**REQUIRED WORK**
Reproduce the records below exactly, but only between the lines holding "yellow brick E8 level 1 -> none" and "none -> purple brick J1:K1 level 1", inclusive.

**DATA EXCERPTS**
+ + + +
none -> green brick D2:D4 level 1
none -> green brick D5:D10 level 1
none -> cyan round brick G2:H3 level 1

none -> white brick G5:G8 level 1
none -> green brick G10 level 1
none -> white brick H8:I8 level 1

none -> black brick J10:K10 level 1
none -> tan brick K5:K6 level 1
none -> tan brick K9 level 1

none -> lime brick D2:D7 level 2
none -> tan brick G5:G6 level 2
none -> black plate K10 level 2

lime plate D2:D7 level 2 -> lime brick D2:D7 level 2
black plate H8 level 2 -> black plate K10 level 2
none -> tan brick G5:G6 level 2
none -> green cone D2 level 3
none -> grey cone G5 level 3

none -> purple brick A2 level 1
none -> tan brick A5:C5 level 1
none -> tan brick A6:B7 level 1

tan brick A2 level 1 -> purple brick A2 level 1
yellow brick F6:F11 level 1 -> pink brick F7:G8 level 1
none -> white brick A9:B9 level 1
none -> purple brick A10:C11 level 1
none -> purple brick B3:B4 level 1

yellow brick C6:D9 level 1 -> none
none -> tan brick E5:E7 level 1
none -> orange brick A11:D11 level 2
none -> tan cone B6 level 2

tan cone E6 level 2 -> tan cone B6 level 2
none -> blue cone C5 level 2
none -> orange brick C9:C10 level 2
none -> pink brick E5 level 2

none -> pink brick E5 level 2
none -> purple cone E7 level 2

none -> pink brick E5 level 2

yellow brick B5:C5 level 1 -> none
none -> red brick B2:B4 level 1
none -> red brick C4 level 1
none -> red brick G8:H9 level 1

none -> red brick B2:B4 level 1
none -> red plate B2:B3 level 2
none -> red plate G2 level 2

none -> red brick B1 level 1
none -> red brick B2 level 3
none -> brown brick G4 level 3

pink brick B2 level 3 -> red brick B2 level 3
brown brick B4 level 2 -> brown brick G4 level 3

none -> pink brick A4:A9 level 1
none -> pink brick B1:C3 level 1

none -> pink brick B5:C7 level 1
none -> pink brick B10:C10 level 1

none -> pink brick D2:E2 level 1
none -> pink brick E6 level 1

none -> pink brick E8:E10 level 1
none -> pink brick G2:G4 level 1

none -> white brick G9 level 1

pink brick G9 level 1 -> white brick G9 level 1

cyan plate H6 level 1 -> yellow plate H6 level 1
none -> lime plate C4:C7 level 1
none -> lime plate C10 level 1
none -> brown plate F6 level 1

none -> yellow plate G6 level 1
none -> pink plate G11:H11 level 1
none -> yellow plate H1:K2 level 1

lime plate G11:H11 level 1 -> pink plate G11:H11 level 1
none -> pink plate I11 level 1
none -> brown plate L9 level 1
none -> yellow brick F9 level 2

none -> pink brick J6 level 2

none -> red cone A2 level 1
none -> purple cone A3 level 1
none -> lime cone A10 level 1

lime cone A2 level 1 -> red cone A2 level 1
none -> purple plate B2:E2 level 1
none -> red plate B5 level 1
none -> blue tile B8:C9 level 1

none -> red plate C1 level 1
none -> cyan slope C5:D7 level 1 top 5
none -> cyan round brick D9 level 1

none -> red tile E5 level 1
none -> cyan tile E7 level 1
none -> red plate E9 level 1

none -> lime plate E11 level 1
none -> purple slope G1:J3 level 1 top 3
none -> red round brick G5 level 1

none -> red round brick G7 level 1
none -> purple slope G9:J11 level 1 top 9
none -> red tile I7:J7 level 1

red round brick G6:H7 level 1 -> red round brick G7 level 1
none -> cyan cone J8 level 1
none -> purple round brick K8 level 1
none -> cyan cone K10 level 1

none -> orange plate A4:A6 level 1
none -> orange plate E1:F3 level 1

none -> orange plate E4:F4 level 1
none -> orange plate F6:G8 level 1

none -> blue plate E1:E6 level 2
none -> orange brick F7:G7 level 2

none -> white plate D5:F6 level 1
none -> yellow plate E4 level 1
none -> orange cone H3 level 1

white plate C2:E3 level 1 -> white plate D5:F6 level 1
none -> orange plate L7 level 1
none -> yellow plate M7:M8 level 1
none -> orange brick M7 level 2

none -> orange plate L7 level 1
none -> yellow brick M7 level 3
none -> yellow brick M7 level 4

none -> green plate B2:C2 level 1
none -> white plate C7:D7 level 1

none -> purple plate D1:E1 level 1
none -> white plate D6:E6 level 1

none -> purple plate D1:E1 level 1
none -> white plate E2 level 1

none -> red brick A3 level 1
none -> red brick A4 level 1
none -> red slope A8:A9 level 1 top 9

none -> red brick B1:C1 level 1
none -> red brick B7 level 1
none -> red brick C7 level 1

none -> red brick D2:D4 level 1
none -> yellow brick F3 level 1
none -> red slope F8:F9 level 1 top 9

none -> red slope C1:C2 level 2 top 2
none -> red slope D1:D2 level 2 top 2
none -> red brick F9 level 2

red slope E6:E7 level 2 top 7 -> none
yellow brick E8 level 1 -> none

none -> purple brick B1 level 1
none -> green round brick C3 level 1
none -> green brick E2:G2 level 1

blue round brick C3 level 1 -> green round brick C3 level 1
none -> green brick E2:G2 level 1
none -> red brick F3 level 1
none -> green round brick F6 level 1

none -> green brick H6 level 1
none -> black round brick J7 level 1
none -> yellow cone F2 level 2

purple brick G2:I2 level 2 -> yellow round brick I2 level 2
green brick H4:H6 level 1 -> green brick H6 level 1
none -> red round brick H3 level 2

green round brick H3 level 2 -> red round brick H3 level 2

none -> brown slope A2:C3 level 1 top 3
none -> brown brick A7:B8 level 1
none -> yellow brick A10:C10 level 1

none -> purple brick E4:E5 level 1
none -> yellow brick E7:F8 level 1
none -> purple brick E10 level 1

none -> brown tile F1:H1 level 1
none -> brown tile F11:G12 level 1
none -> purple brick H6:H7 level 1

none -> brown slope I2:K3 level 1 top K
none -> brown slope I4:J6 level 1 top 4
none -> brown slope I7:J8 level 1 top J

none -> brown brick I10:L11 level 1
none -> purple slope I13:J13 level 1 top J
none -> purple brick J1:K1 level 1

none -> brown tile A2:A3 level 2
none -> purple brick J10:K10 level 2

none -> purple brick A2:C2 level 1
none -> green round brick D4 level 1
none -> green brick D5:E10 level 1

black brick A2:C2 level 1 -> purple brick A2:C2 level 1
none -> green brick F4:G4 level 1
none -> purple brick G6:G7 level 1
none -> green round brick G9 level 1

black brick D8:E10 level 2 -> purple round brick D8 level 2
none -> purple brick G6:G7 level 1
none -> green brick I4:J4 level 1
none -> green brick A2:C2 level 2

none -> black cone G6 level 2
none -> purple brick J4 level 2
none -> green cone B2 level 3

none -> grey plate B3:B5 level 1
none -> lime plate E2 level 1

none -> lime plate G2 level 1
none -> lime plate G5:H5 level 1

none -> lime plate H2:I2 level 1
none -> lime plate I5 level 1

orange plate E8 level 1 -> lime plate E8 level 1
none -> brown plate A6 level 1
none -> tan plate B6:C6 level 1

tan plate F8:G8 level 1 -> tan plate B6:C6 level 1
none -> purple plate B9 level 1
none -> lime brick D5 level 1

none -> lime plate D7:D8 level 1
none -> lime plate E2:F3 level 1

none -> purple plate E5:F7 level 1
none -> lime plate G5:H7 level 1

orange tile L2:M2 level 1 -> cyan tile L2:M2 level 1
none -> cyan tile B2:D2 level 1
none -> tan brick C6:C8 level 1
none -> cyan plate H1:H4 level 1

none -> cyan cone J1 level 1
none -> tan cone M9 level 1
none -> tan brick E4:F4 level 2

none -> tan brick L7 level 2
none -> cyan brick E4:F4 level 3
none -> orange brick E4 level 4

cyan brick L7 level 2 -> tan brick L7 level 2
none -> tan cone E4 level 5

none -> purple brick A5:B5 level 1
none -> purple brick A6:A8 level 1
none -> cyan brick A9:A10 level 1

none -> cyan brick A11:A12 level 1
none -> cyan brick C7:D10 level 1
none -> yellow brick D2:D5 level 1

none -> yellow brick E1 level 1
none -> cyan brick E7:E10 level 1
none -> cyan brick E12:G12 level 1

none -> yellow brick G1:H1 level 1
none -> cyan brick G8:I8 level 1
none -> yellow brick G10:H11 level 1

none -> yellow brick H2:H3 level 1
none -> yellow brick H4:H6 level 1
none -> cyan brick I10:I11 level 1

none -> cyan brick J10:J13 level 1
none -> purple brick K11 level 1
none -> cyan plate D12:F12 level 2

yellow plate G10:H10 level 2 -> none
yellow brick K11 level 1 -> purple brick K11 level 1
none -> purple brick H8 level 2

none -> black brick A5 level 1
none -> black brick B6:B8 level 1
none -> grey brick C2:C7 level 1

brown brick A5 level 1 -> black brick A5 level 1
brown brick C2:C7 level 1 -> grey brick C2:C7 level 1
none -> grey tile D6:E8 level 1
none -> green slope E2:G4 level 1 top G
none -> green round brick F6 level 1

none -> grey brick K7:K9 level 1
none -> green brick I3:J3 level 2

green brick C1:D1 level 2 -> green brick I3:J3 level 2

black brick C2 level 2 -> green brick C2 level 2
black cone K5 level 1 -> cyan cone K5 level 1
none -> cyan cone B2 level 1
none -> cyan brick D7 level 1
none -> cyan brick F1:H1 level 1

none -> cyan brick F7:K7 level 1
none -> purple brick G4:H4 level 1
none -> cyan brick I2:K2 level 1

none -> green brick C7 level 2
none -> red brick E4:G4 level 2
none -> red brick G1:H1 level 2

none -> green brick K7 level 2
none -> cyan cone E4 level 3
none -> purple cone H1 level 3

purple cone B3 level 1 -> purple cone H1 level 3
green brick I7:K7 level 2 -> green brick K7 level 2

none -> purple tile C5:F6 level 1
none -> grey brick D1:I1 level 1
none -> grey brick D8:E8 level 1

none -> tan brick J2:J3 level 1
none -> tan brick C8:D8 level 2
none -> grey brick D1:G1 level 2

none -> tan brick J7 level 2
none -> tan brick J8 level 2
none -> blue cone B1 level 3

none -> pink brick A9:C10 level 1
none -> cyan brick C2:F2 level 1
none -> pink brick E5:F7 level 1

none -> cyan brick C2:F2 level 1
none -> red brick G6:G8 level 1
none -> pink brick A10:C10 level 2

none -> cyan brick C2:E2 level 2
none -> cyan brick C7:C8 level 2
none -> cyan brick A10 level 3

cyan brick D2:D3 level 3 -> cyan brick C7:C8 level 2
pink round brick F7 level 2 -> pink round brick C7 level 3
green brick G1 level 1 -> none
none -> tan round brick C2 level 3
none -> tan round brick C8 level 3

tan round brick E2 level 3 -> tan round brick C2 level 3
+ + + +
**RESULT OF THE TASK**
yellow brick E8 level 1 -> none

none -> purple brick B1 level 1
none -> green round brick C3 level 1
none -> green brick E2:G2 level 1

blue round brick C3 level 1 -> green round brick C3 level 1
none -> green brick E2:G2 level 1
none -> red brick F3 level 1
none -> green round brick F6 level 1

none -> green brick H6 level 1
none -> black round brick J7 level 1
none -> yellow cone F2 level 2

purple brick G2:I2 level 2 -> yellow round brick I2 level 2
green brick H4:H6 level 1 -> green brick H6 level 1
none -> red round brick H3 level 2

green round brick H3 level 2 -> red round brick H3 level 2

none -> brown slope A2:C3 level 1 top 3
none -> brown brick A7:B8 level 1
none -> yellow brick A10:C10 level 1

none -> purple brick E4:E5 level 1
none -> yellow brick E7:F8 level 1
none -> purple brick E10 level 1

none -> brown tile F1:H1 level 1
none -> brown tile F11:G12 level 1
none -> purple brick H6:H7 level 1

none -> brown slope I2:K3 level 1 top K
none -> brown slope I4:J6 level 1 top 4
none -> brown slope I7:J8 level 1 top J

none -> brown brick I10:L11 level 1
none -> purple slope I13:J13 level 1 top J
none -> purple brick J1:K1 level 1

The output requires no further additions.